Your output should be the entries below, from the first line up to and including the line with "insert: orange cone [509, 346, 42, 46]", reproduced exactly and with no other lines.

----

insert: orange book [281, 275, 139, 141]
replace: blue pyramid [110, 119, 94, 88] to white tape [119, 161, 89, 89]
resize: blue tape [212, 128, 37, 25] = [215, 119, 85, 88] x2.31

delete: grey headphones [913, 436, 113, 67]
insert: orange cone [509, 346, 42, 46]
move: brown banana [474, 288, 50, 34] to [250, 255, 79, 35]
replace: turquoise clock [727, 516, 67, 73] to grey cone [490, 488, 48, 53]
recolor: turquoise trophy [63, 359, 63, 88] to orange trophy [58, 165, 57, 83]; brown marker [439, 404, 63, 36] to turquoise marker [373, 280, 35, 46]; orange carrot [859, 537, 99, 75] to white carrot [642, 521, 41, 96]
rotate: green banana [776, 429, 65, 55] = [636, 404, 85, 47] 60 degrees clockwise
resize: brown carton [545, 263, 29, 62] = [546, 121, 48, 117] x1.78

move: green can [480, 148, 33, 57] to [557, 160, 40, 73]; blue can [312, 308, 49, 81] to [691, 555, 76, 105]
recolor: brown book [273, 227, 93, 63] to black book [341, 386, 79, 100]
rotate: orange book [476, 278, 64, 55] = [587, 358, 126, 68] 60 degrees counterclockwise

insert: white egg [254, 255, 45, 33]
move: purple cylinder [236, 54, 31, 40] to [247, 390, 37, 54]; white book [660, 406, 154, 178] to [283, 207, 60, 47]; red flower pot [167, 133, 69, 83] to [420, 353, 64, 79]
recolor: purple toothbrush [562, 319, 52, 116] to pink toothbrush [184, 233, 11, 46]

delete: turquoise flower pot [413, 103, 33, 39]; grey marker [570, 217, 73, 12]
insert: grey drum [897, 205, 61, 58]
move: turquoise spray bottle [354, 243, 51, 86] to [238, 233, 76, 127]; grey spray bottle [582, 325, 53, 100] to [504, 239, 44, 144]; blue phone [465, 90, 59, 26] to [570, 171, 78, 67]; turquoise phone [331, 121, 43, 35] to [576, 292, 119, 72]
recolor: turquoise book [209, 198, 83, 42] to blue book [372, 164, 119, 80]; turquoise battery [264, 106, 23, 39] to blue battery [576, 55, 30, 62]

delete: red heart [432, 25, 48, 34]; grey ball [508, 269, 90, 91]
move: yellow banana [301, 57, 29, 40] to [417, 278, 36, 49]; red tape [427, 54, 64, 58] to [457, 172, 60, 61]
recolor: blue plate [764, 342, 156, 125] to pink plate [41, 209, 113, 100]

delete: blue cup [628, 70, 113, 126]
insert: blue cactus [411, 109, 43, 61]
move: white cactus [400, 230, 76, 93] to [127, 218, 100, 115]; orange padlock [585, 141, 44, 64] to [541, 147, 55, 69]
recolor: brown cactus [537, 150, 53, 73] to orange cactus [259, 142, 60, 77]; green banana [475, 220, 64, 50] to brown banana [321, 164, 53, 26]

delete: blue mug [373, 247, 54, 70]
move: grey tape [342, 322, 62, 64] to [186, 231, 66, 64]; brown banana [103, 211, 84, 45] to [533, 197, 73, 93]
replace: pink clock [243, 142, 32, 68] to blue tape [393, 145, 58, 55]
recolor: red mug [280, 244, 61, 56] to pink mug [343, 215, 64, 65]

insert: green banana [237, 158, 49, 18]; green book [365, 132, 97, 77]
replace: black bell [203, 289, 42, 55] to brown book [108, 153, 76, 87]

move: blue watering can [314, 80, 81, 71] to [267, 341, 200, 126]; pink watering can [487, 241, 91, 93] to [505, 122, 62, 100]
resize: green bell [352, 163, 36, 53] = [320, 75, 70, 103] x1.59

----

▶ Response to this exercise
insert: orange book [281, 275, 139, 141]
replace: blue pyramid [110, 119, 94, 88] to white tape [119, 161, 89, 89]
resize: blue tape [212, 128, 37, 25] = [215, 119, 85, 88] x2.31

delete: grey headphones [913, 436, 113, 67]
insert: orange cone [509, 346, 42, 46]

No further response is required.